EXERCISE GOAL:
Only what runs from the line with "RGB: KY-009 -> SMD5050" to the end of the data should appear in the answer, exactly as written and without pictures.

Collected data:

——————————

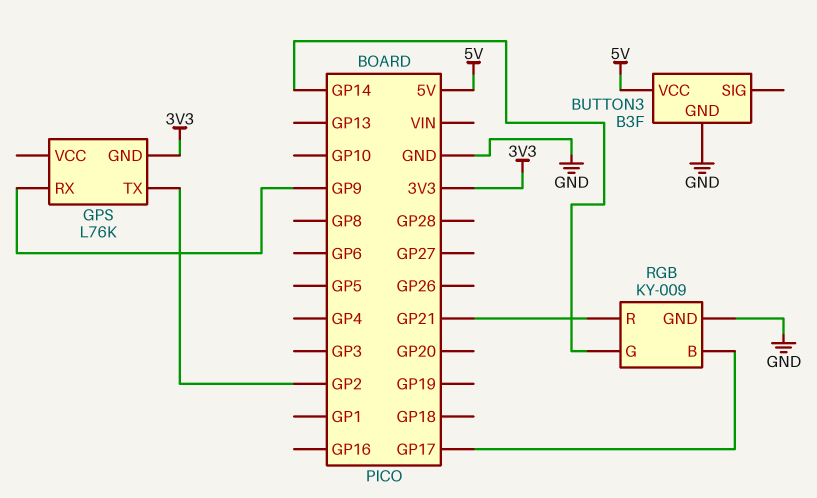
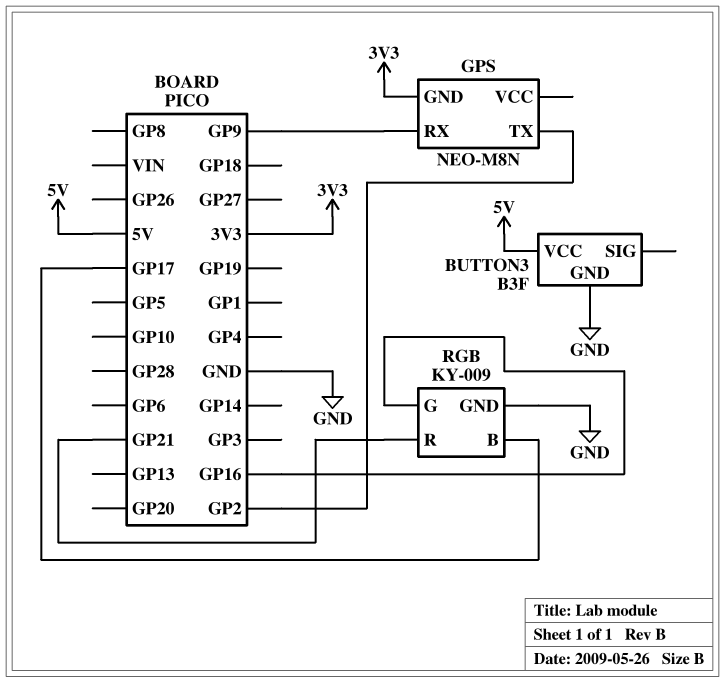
GPS: L76K -> NEO-M8N
RGB pin G: GP14 -> GP16

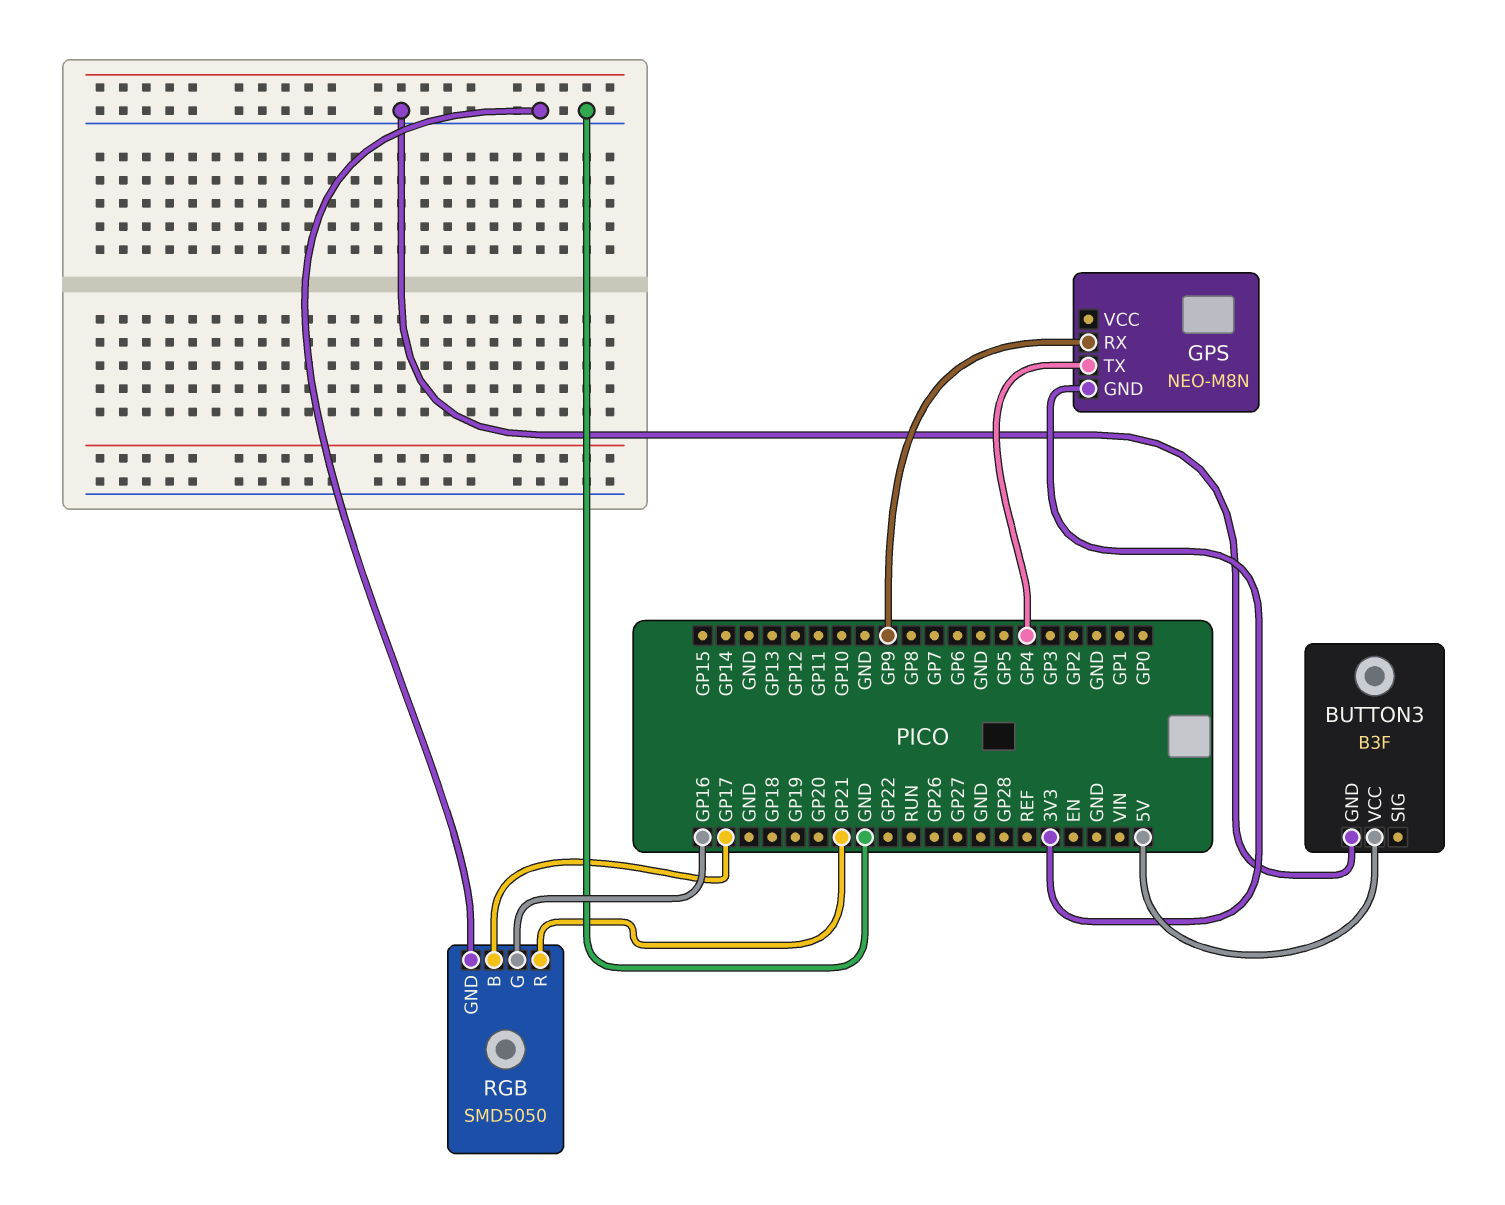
GPS pin TX: GP2 -> GP4
RGB: KY-009 -> SMD5050

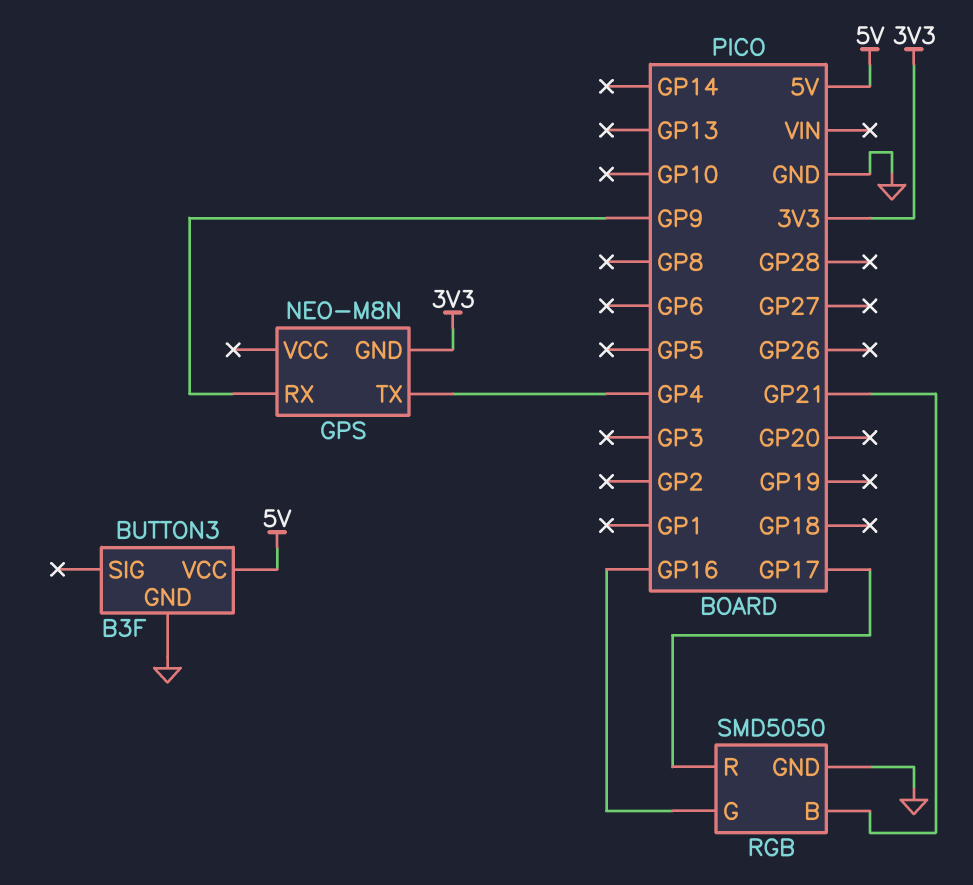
RGB pin B: GP17 -> GP21
RGB pin R: GP21 -> GP17

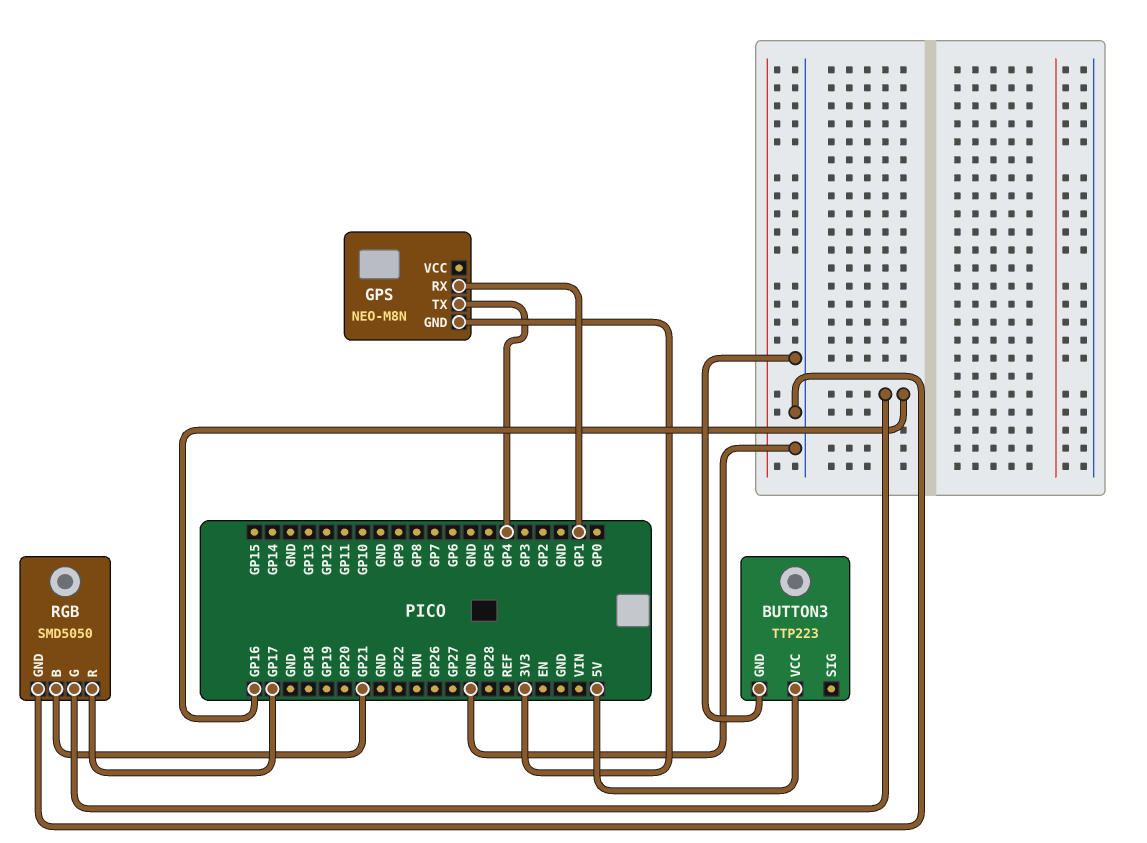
BUTTON3: B3F -> TTP223
GPS pin RX: GP9 -> GP1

——————————

YOUR RESPONSE:
RGB: KY-009 -> SMD5050

RGB pin B: GP17 -> GP21
RGB pin R: GP21 -> GP17

BUTTON3: B3F -> TTP223
GPS pin RX: GP9 -> GP1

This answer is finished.